##### Source records

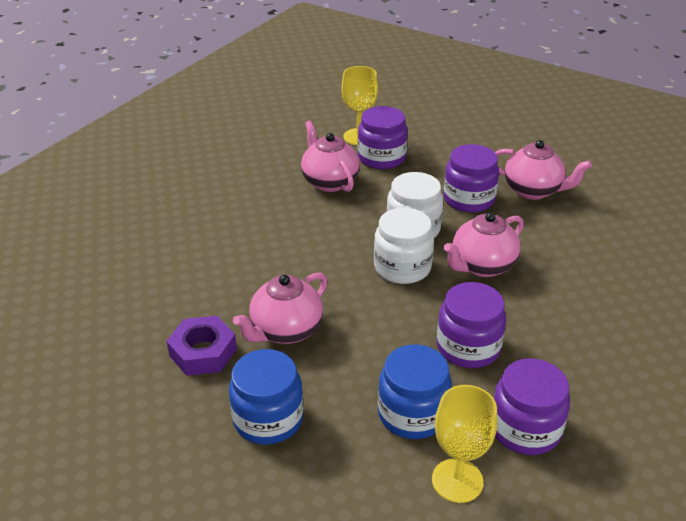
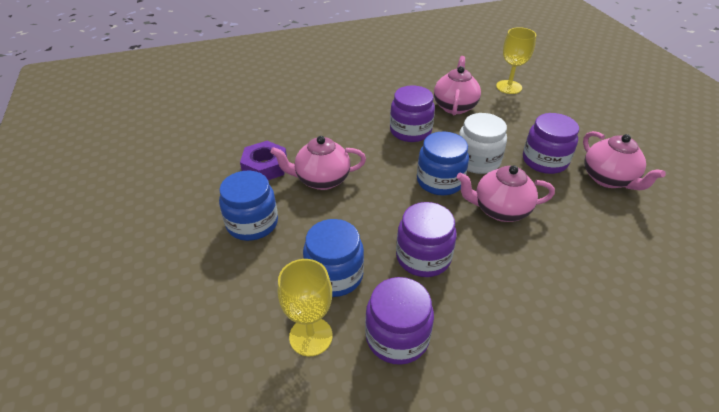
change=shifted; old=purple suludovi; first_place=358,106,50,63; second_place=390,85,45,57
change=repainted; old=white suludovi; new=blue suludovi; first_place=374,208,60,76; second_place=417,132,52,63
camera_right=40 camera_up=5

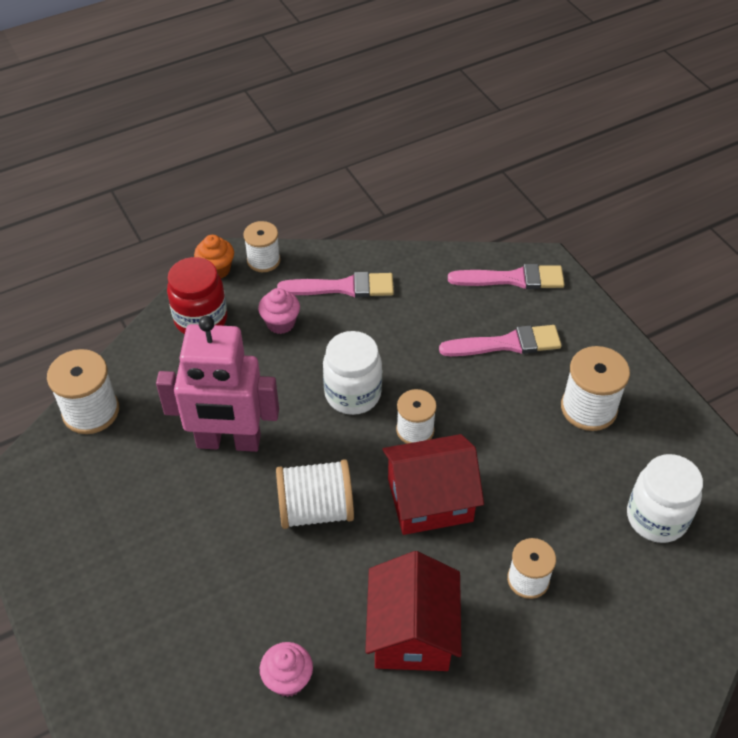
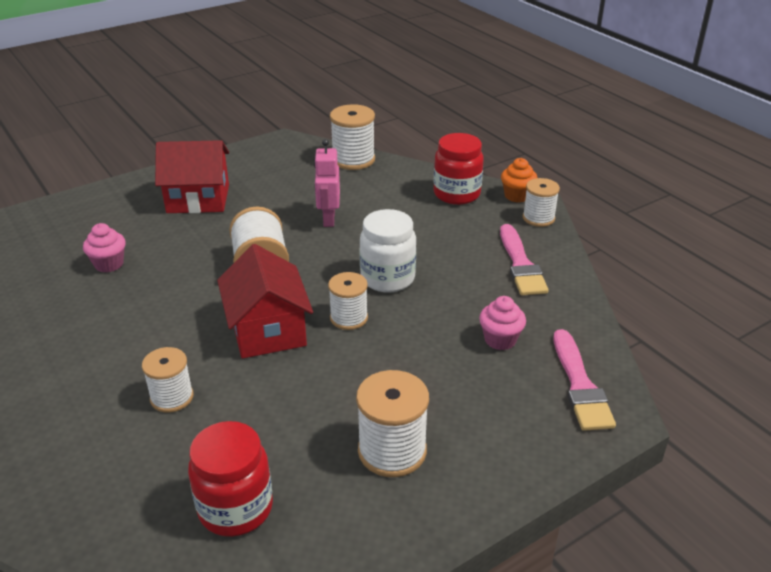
change=shifted; old=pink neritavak; first_place=258,288,42,46; second_place=479,296,47,54
change=scaled; old=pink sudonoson; first_place=156,316,123,136; second_place=314,139,26,88; factor=0.56
change=gone; old=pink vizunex; first_place=439,325,123,31
change=repainted; old=white suludovi; new=red suludovi; first_place=627,454,76,89; second_place=188,421,85,116
change=shifted; old=red lefeki; first_place=365,551,97,120; second_place=155,140,74,73
camera_right=85 camera_up=-15

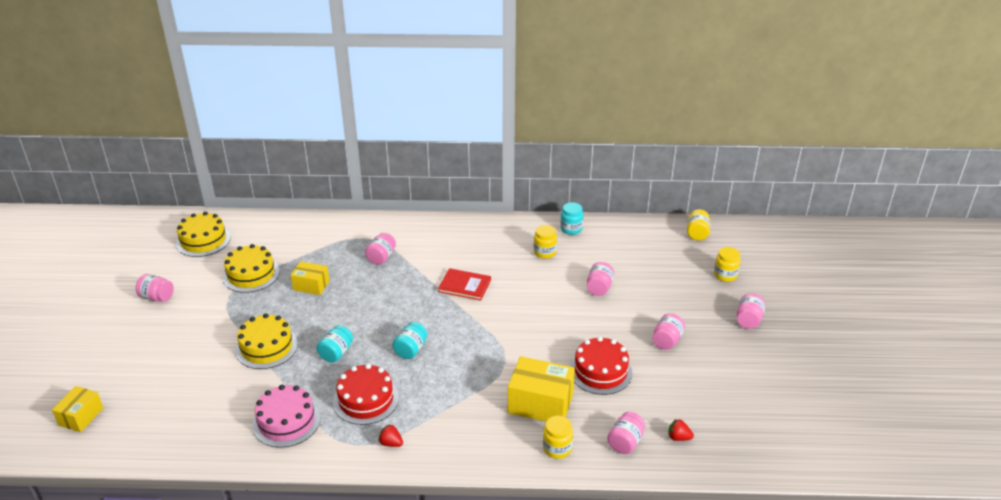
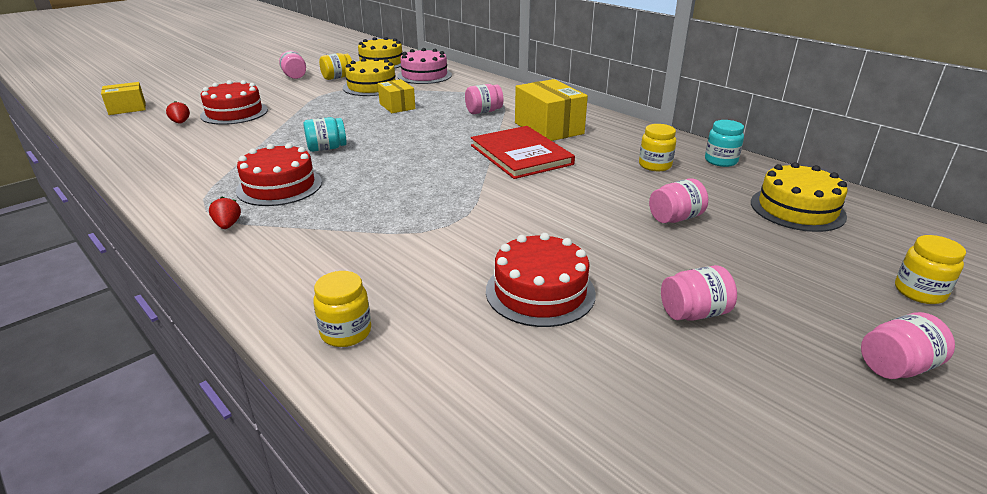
change=shifted; old=yellow suludovi; first_place=687,209,24,31; second_place=319,53,33,27
change=scaled; old=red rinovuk; first_place=438,268,53,33; second_place=471,126,104,53; factor=1.51
change=shifted; old=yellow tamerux; first_place=235,314,63,55; second_place=751,162,97,70
change=gone; old=turquoise suludovi; first_place=392,322,35,37
change=shifted; old=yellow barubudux; first_place=508,356,67,66; second_place=515,79,73,62
change=shifted; old=pink tamerux; first_place=252,385,68,63; second_place=397,48,55,36
change=gone; old=pink suludovi; first_place=607,412,38,42
change=shifted; old=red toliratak; first_place=669,419,25,22; second_place=166,101,24,22
change=new; new=red tamerux; second_place=200,80,68,45
camera_right=45 camera_up=-5

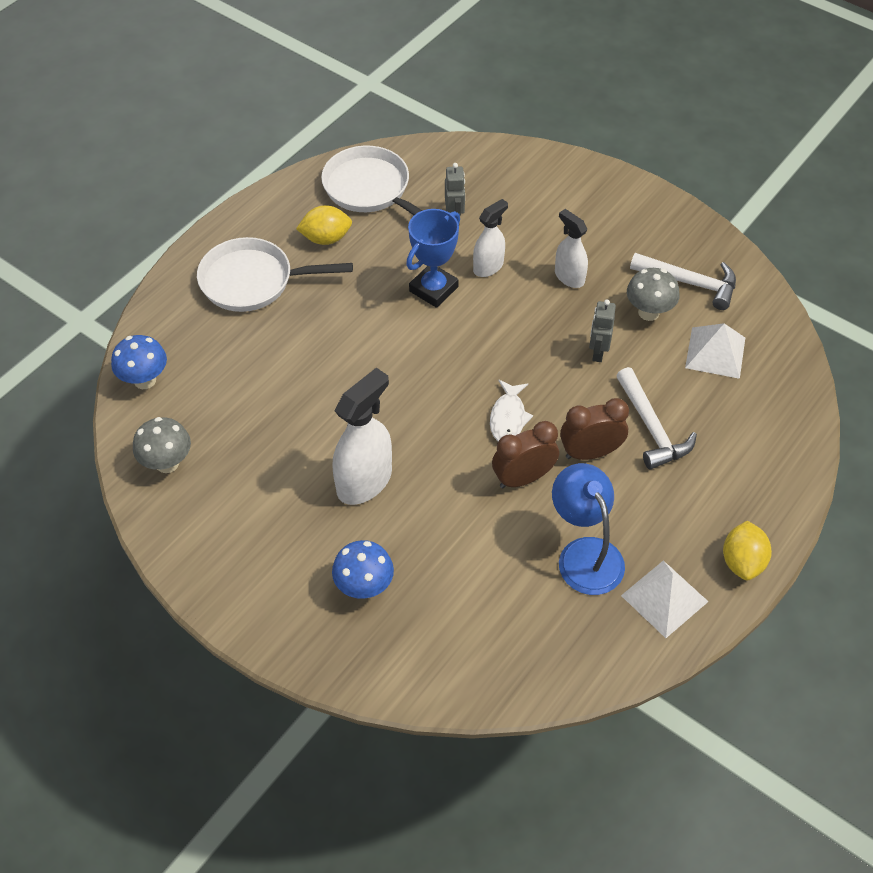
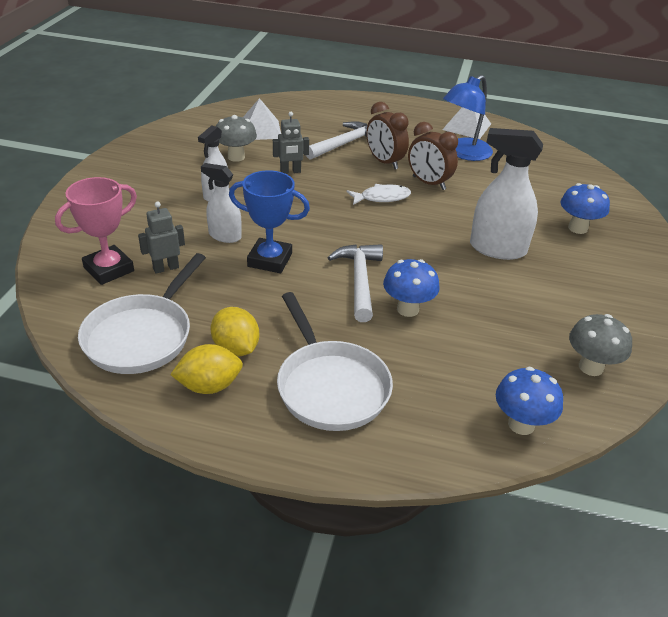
change=shifted; old=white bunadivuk; first_place=630,253,106,57; second_place=327,244,56,78
change=shifted; old=yellow budikivun; first_place=723,521,49,59; second_place=170,344,73,50
change=new; new=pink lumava; second_place=55,177,82,108
change=new; new=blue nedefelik; second_place=383,259,57,58
camera_right=-115 camera_up=-15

##########

What the exercise asks:
Exact wording is required throughout: write out all the records, but no pictures.

Solution below:
change=shifted; old=purple suludovi; first_place=358,106,50,63; second_place=390,85,45,57
change=repainted; old=white suludovi; new=blue suludovi; first_place=374,208,60,76; second_place=417,132,52,63
camera_right=40 camera_up=5

change=shifted; old=pink neritavak; first_place=258,288,42,46; second_place=479,296,47,54
change=scaled; old=pink sudonoson; first_place=156,316,123,136; second_place=314,139,26,88; factor=0.56
change=gone; old=pink vizunex; first_place=439,325,123,31
change=repainted; old=white suludovi; new=red suludovi; first_place=627,454,76,89; second_place=188,421,85,116
change=shifted; old=red lefeki; first_place=365,551,97,120; second_place=155,140,74,73
camera_right=85 camera_up=-15

change=shifted; old=yellow suludovi; first_place=687,209,24,31; second_place=319,53,33,27
change=scaled; old=red rinovuk; first_place=438,268,53,33; second_place=471,126,104,53; factor=1.51
change=shifted; old=yellow tamerux; first_place=235,314,63,55; second_place=751,162,97,70
change=gone; old=turquoise suludovi; first_place=392,322,35,37
change=shifted; old=yellow barubudux; first_place=508,356,67,66; second_place=515,79,73,62
change=shifted; old=pink tamerux; first_place=252,385,68,63; second_place=397,48,55,36
change=gone; old=pink suludovi; first_place=607,412,38,42
change=shifted; old=red toliratak; first_place=669,419,25,22; second_place=166,101,24,22
change=new; new=red tamerux; second_place=200,80,68,45
camera_right=45 camera_up=-5

change=shifted; old=white bunadivuk; first_place=630,253,106,57; second_place=327,244,56,78
change=shifted; old=yellow budikivun; first_place=723,521,49,59; second_place=170,344,73,50
change=new; new=pink lumava; second_place=55,177,82,108
change=new; new=blue nedefelik; second_place=383,259,57,58
camera_right=-115 camera_up=-15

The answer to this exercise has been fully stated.